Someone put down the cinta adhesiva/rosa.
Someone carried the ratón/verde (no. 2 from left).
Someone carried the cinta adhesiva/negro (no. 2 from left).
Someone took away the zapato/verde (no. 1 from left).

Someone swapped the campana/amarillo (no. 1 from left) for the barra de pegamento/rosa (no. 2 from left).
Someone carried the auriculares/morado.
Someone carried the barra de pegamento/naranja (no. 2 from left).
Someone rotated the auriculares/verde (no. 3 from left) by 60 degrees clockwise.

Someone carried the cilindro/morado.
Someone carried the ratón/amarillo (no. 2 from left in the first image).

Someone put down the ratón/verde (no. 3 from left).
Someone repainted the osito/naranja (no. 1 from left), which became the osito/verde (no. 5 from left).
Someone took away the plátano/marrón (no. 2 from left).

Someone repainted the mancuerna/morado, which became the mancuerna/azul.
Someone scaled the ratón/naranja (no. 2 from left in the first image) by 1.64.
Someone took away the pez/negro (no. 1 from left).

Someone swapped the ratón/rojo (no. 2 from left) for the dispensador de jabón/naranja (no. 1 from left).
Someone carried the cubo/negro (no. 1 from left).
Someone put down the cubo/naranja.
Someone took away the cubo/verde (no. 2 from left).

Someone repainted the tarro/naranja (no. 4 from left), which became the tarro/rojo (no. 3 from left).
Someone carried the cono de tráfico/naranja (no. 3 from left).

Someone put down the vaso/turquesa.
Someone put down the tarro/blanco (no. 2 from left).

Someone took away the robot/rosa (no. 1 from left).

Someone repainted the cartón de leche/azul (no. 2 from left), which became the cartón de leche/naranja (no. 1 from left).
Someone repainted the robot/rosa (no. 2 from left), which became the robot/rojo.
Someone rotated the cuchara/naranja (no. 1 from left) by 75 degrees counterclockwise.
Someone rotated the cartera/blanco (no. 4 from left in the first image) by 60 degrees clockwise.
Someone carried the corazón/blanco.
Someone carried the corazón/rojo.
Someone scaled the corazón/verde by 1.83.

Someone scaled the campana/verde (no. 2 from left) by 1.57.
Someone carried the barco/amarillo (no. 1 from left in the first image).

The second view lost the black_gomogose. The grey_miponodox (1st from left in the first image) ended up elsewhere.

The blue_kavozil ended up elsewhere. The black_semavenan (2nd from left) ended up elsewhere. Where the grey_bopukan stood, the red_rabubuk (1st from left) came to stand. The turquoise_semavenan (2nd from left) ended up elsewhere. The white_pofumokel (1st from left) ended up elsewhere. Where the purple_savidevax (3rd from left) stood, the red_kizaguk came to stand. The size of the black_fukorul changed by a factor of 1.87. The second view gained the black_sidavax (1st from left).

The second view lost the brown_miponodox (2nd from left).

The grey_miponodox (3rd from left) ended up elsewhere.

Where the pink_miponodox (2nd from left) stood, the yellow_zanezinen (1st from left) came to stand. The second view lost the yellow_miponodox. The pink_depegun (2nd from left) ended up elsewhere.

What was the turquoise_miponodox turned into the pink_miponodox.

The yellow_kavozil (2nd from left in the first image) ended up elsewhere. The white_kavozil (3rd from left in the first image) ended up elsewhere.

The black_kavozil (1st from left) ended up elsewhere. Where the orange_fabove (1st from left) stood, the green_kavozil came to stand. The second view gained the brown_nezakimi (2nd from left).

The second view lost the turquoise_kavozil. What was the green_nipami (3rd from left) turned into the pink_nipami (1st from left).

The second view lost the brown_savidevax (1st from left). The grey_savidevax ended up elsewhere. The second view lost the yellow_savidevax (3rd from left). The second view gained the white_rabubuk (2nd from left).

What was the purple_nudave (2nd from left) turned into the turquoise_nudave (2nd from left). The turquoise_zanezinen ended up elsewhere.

*****

Taking the entries above, please repeat each one exactly.

Someone put down the cinta adhesiva/rosa.
Someone carried the ratón/verde (no. 2 from left).
Someone carried the cinta adhesiva/negro (no. 2 from left).
Someone took away the zapato/verde (no. 1 from left).

Someone swapped the campana/amarillo (no. 1 from left) for the barra de pegamento/rosa (no. 2 from left).
Someone carried the auriculares/morado.
Someone carried the barra de pegamento/naranja (no. 2 from left).
Someone rotated the auriculares/verde (no. 3 from left) by 60 degrees clockwise.

Someone carried the cilindro/morado.
Someone carried the ratón/amarillo (no. 2 from left in the first image).

Someone put down the ratón/verde (no. 3 from left).
Someone repainted the osito/naranja (no. 1 from left), which became the osito/verde (no. 5 from left).
Someone took away the plátano/marrón (no. 2 from left).

Someone repainted the mancuerna/morado, which became the mancuerna/azul.
Someone scaled the ratón/naranja (no. 2 from left in the first image) by 1.64.
Someone took away the pez/negro (no. 1 from left).

Someone swapped the ratón/rojo (no. 2 from left) for the dispensador de jabón/naranja (no. 1 from left).
Someone carried the cubo/negro (no. 1 from left).
Someone put down the cubo/naranja.
Someone took away the cubo/verde (no. 2 from left).

Someone repainted the tarro/naranja (no. 4 from left), which became the tarro/rojo (no. 3 from left).
Someone carried the cono de tráfico/naranja (no. 3 from left).

Someone put down the vaso/turquesa.
Someone put down the tarro/blanco (no. 2 from left).

Someone took away the robot/rosa (no. 1 from left).

Someone repainted the cartón de leche/azul (no. 2 from left), which became the cartón de leche/naranja (no. 1 from left).
Someone repainted the robot/rosa (no. 2 from left), which became the robot/rojo.
Someone rotated the cuchara/naranja (no. 1 from left) by 75 degrees counterclockwise.
Someone rotated the cartera/blanco (no. 4 from left in the first image) by 60 degrees clockwise.
Someone carried the corazón/blanco.
Someone carried the corazón/rojo.
Someone scaled the corazón/verde by 1.83.

Someone scaled the campana/verde (no. 2 from left) by 1.57.
Someone carried the barco/amarillo (no. 1 from left in the first image).

The second view lost the black_gomogose. The grey_miponodox (1st from left in the first image) ended up elsewhere.

The blue_kavozil ended up elsewhere. The black_semavenan (2nd from left) ended up elsewhere. Where the grey_bopukan stood, the red_rabubuk (1st from left) came to stand. The turquoise_semavenan (2nd from left) ended up elsewhere. The white_pofumokel (1st from left) ended up elsewhere. Where the purple_savidevax (3rd from left) stood, the red_kizaguk came to stand. The size of the black_fukorul changed by a factor of 1.87. The second view gained the black_sidavax (1st from left).

The second view lost the brown_miponodox (2nd from left).

The grey_miponodox (3rd from left) ended up elsewhere.

Where the pink_miponodox (2nd from left) stood, the yellow_zanezinen (1st from left) came to stand. The second view lost the yellow_miponodox. The pink_depegun (2nd from left) ended up elsewhere.

What was the turquoise_miponodox turned into the pink_miponodox.

The yellow_kavozil (2nd from left in the first image) ended up elsewhere. The white_kavozil (3rd from left in the first image) ended up elsewhere.

The black_kavozil (1st from left) ended up elsewhere. Where the orange_fabove (1st from left) stood, the green_kavozil came to stand. The second view gained the brown_nezakimi (2nd from left).

The second view lost the turquoise_kavozil. What was the green_nipami (3rd from left) turned into the pink_nipami (1st from left).

The second view lost the brown_savidevax (1st from left). The grey_savidevax ended up elsewhere. The second view lost the yellow_savidevax (3rd from left). The second view gained the white_rabubuk (2nd from left).

What was the purple_nudave (2nd from left) turned into the turquoise_nudave (2nd from left). The turquoise_zanezinen ended up elsewhere.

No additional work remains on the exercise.